All lines of the entries with "switch" in them must be listed.

%%

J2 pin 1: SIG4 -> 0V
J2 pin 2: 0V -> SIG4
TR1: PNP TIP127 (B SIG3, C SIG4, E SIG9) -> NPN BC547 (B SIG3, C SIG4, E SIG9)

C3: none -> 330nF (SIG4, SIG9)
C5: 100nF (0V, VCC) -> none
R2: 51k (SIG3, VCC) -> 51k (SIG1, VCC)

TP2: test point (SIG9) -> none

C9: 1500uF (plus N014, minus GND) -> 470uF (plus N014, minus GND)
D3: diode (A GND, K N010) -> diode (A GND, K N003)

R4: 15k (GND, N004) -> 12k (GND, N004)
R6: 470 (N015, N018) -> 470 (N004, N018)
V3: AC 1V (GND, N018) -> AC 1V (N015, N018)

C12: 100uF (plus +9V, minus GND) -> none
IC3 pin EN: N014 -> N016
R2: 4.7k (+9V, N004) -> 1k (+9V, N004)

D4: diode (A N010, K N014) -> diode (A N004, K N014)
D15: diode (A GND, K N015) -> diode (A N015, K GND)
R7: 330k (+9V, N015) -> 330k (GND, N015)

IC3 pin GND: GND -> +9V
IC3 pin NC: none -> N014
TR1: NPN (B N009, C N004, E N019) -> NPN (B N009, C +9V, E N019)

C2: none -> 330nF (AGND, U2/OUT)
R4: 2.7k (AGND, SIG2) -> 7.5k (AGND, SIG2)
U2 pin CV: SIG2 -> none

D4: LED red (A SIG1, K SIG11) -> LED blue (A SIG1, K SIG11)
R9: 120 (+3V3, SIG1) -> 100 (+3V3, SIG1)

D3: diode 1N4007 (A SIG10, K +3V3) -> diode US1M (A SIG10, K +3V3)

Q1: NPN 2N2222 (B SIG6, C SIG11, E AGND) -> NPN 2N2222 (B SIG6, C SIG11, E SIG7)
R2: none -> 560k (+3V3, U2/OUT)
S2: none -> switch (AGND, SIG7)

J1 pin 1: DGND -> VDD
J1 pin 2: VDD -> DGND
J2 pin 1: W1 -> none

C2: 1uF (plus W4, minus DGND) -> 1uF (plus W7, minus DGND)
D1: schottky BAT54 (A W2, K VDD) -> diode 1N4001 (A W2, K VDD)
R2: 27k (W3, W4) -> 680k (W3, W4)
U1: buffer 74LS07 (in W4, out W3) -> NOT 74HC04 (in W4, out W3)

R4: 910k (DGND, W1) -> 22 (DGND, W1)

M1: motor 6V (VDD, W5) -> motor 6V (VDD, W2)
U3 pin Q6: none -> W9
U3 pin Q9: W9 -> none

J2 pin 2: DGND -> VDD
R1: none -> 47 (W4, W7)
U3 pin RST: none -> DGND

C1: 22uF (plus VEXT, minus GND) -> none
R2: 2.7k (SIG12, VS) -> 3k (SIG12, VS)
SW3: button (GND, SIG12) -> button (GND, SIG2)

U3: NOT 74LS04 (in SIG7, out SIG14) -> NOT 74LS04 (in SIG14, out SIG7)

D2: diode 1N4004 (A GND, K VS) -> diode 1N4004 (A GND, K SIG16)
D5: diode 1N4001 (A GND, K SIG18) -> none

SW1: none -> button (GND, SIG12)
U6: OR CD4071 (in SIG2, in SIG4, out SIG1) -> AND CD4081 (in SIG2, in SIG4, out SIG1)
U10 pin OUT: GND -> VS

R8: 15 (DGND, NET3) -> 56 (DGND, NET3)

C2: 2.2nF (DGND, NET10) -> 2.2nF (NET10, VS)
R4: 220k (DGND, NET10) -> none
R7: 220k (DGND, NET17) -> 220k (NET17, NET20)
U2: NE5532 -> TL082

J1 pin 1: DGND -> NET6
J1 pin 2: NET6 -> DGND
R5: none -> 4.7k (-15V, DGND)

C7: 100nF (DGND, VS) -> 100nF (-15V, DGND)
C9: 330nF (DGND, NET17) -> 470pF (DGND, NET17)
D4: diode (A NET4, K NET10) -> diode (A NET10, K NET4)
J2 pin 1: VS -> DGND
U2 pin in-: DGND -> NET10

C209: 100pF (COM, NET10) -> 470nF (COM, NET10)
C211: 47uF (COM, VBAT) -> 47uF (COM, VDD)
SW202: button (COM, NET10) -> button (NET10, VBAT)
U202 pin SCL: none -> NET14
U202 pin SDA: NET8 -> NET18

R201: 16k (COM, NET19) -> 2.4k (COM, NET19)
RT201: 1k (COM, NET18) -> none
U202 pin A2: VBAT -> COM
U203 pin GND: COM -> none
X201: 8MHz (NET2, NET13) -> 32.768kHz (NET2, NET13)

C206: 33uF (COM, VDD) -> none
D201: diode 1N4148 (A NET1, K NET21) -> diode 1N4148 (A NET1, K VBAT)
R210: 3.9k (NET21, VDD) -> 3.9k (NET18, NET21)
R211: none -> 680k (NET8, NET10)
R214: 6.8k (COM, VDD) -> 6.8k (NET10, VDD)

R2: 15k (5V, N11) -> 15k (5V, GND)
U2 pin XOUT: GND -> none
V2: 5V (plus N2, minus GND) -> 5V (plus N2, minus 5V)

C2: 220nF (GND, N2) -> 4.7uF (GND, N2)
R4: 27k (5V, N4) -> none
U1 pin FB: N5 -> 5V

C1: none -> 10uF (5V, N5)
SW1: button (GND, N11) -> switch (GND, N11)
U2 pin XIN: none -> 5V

%%

SOLUTION TO THIS PROBLEM ->
S2: none -> switch (AGND, SIG7)
SW1: button (GND, N11) -> switch (GND, N11)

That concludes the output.